» **Exercise description**
Quote the lines below exactly, from the one that holds "moved | tabla" through the final line of the records, and only those.

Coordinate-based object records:
_ _ _ _ _

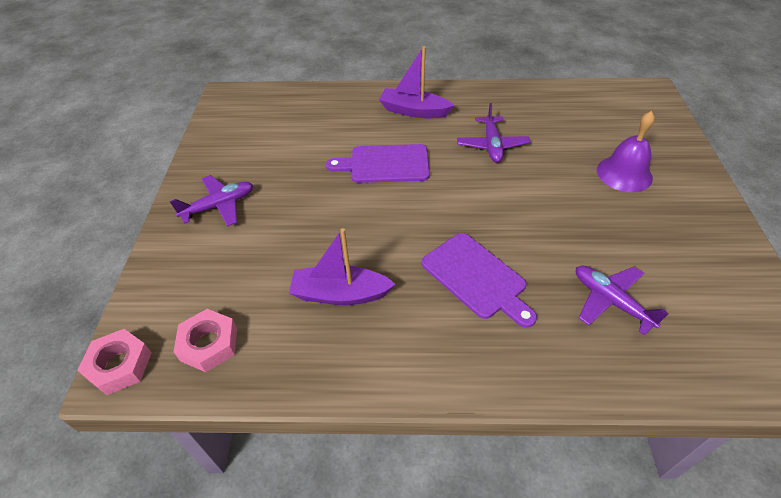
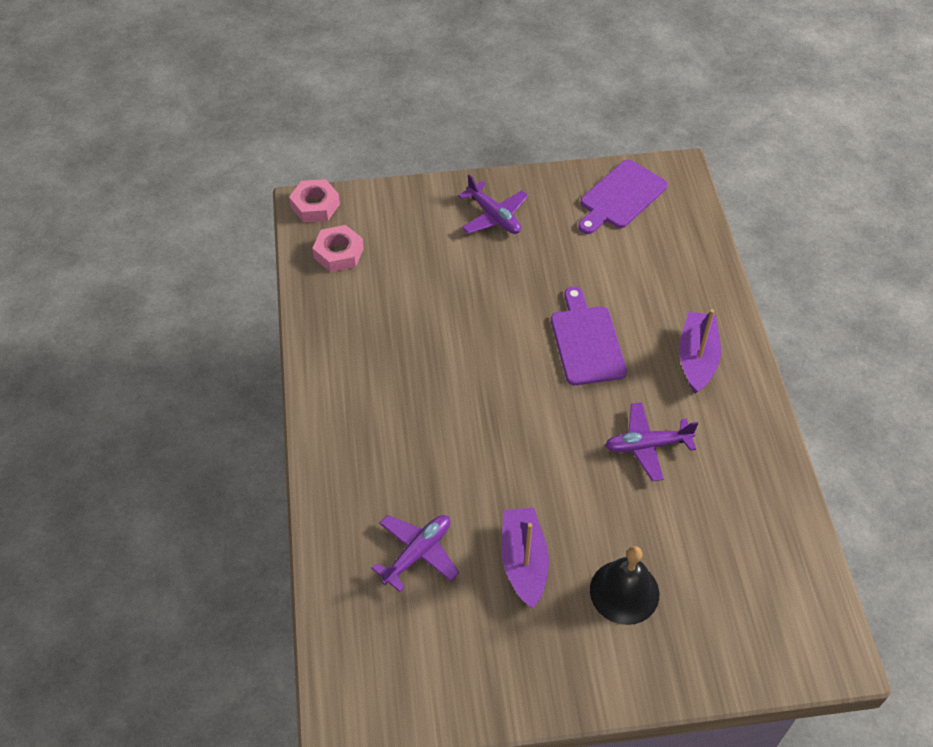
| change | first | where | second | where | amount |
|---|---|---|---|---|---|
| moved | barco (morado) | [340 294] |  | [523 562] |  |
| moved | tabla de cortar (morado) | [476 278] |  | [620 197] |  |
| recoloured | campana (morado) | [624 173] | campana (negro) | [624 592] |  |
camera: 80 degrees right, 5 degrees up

_ _ _ _ _

» **Task output**
| moved | tabla de cortar (morado) | [476 278] |  | [620 197] |  |
| recoloured | campana (morado) | [624 173] | campana (negro) | [624 592] |  |
camera: 80 degrees right, 5 degrees up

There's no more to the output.